Information shown:
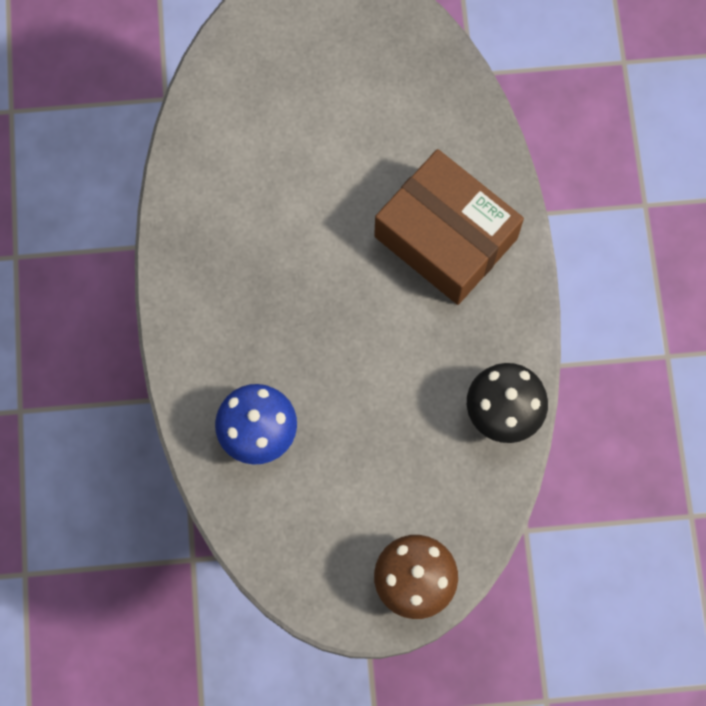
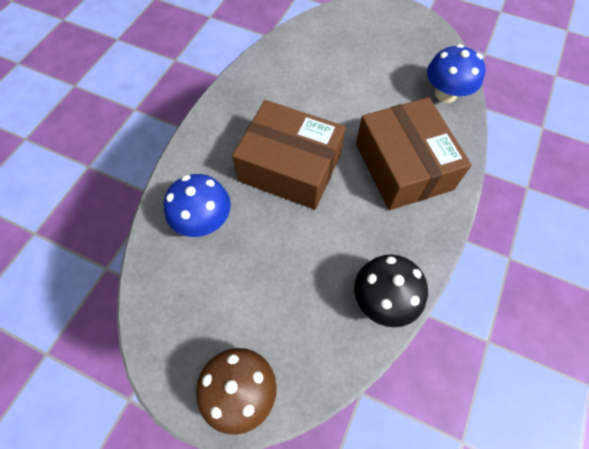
camera: 30 degrees right, 10 degrees down
(315, 311) = (290, 167): none -> brown box
(447, 101) = (445, 94): none -> blue mushroom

Work instruction:
Determine how many lines in the data include the word "none". Answer with that number alone.

Exercise answer:
2